[start of Material for the task]

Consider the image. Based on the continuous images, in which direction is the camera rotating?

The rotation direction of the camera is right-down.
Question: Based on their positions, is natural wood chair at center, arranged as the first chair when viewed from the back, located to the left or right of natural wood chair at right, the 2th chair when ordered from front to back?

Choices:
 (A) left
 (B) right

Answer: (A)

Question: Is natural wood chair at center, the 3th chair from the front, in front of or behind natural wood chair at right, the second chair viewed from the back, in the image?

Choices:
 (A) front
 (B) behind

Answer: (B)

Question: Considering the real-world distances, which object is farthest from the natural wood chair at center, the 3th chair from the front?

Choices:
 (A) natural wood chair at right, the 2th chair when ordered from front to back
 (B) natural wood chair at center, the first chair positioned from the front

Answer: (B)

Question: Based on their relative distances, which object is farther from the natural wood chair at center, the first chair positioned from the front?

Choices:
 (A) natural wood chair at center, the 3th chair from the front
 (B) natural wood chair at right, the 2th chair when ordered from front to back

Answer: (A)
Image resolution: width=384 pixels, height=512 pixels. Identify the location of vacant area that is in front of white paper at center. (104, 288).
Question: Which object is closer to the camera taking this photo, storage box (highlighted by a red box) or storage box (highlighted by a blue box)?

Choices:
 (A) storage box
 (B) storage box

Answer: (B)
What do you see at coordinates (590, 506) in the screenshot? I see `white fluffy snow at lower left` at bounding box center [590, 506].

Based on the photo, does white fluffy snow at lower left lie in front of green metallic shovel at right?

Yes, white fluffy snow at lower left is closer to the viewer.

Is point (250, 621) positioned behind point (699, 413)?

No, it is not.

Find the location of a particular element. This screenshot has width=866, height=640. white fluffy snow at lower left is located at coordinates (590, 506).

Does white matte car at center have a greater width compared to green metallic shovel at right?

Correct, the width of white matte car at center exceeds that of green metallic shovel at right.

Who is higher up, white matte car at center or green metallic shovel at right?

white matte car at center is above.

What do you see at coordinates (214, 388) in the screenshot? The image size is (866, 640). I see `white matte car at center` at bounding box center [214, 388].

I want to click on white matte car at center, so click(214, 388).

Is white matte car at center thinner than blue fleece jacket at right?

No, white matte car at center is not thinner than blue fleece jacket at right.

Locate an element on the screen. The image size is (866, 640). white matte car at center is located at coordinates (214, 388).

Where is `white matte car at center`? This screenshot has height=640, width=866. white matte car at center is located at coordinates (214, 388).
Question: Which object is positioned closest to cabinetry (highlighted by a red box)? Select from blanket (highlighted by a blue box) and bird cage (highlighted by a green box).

[end of Material for the task]

> **What this task involves**
Render the listing above as a Markdown table with two columns, No. and Text. Give each non-blank line its own row, numbered in order.

> **Final answer**
| No. | Text |
|---|---|
| 1 | Consider the image. Based on the continuous images, in which direction is the camera rotating? |
| 2 | The rotation direction of the camera is right-down. |
| 3 | Question: Based on their positions, is natural wood chair at center, arranged as the first chair when viewed from the back, located to the left or right of natural wood chair at right, the 2th chair when ordered from front to back? |
| 4 | Choices: |
| 5 |  (A) left |
| 6 |  (B) right |
| 7 | Answer: (A) |
| 8 | Question: Is natural wood chair at center, the 3th chair from the front, in front of or behind natural wood chair at right, the second chair viewed from the back, in the image? |
| 9 | Choices: |
| 10 |  (A) front |
| 11 |  (B) behind |
| 12 | Answer: (B) |
| 13 | Question: Considering the real-world distances, which object is farthest from the natural wood chair at center, the 3th chair from the front? |
| 14 | Choices: |
| 15 |  (A) natural wood chair at right, the 2th chair when ordered from front to back |
| 16 |  (B) natural wood chair at center, the first chair positioned from the front |
| 17 | Answer: (B) |
| 18 | Question: Based on their relative distances, which object is farther from the natural wood chair at center, the first chair positioned from the front? |
| 19 | Choices: |
| 20 |  (A) natural wood chair at center, the 3th chair from the front |
| 21 |  (B) natural wood chair at right, the 2th chair when ordered from front to back |
| 22 | Answer: (A) |
| 23 | Image resolution: width=384 pixels, height=512 pixels. Identify the location of vacant area that is in front of white paper at center. (104, 288). |
| 24 | Question: Which object is closer to the camera taking this photo, storage box (highlighted by a red box) or storage box (highlighted by a blue box)? |
| 25 | Choices: |
| 26 |  (A) storage box |
| 27 |  (B) storage box |
| 28 | Answer: (B) |
| 29 | What do you see at coordinates (590, 506) in the screenshot? I see `white fluffy snow at lower left` at bounding box center [590, 506]. |
| 30 | Based on the photo, does white fluffy snow at lower left lie in front of green metallic shovel at right? |
| 31 | Yes, white fluffy snow at lower left is closer to the viewer. |
| 32 | Is point (250, 621) positioned behind point (699, 413)? |
| 33 | No, it is not. |
| 34 | Find the location of a particular element. This screenshot has width=866, height=640. white fluffy snow at lower left is located at coordinates (590, 506). |
| 35 | Does white matte car at center have a greater width compared to green metallic shovel at right? |
| 36 | Correct, the width of white matte car at center exceeds that of green metallic shovel at right. |
| 37 | Who is higher up, white matte car at center or green metallic shovel at right? |
| 38 | white matte car at center is above. |
| 39 | What do you see at coordinates (214, 388) in the screenshot? The image size is (866, 640). I see `white matte car at center` at bounding box center [214, 388]. |
| 40 | I want to click on white matte car at center, so click(214, 388). |
| 41 | Is white matte car at center thinner than blue fleece jacket at right? |
| 42 | No, white matte car at center is not thinner than blue fleece jacket at right. |
| 43 | Locate an element on the screen. The image size is (866, 640). white matte car at center is located at coordinates (214, 388). |
| 44 | Where is `white matte car at center`? This screenshot has height=640, width=866. white matte car at center is located at coordinates (214, 388). |
| 45 | Question: Which object is positioned closest to cabinetry (highlighted by a red box)? Select from blanket (highlighted by a blue box) and bird cage (highlighted by a green box). |